**WHAT IS BEING ASKED**
All of the listing must be given again exactly, except that the images are dropped.

**EXERCISE DATA**
============================================================

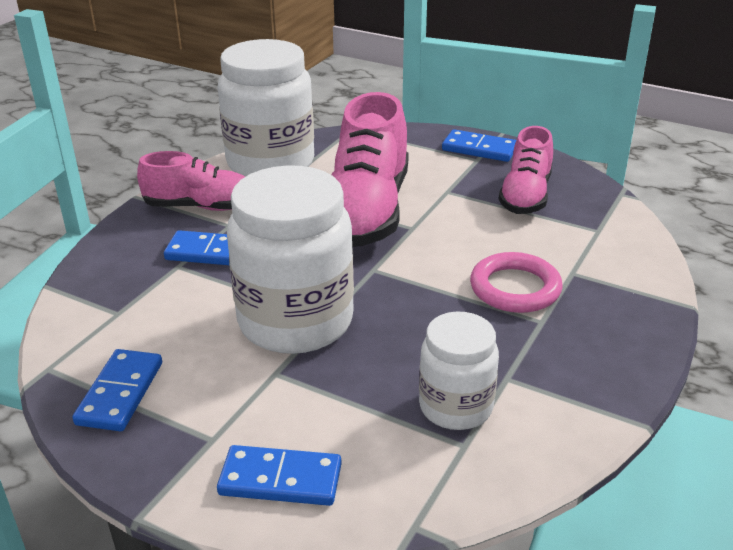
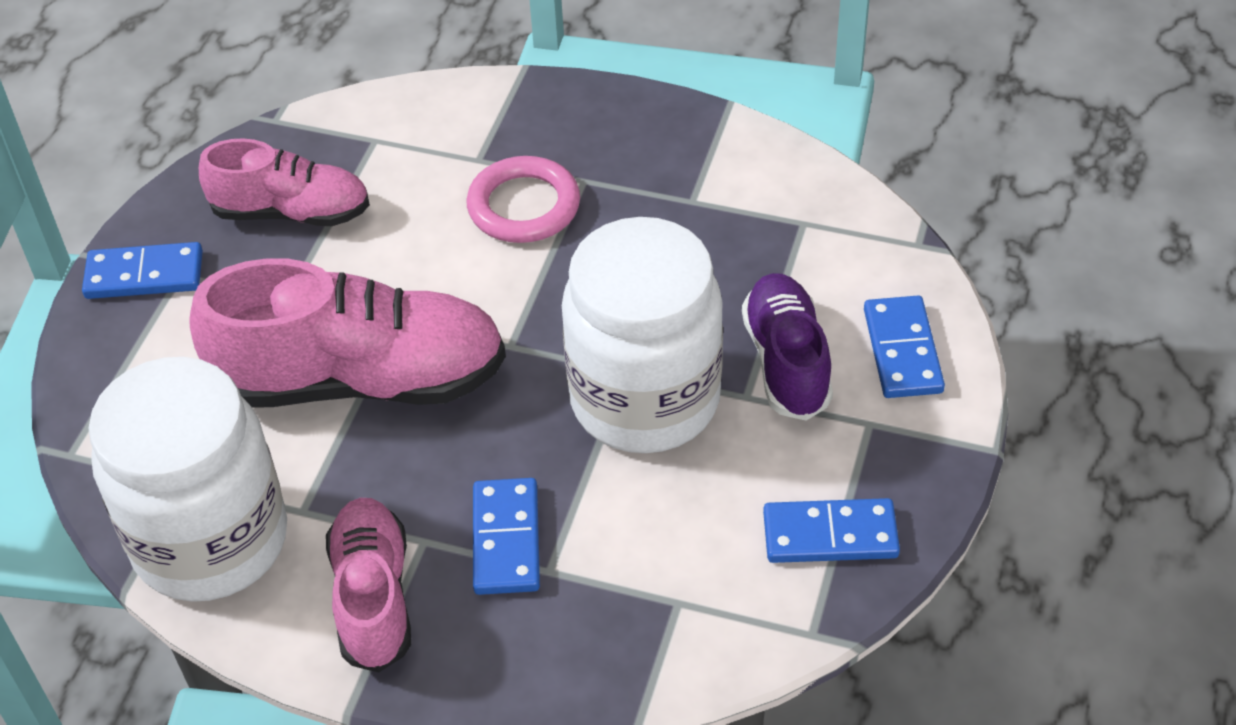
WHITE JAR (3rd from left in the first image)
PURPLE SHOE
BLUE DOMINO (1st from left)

============================================================

**OUTPUT FOR THIS TASK**
WHITE JAR (3rd from left in the first image)
PURPLE SHOE
BLUE DOMINO (1st from left)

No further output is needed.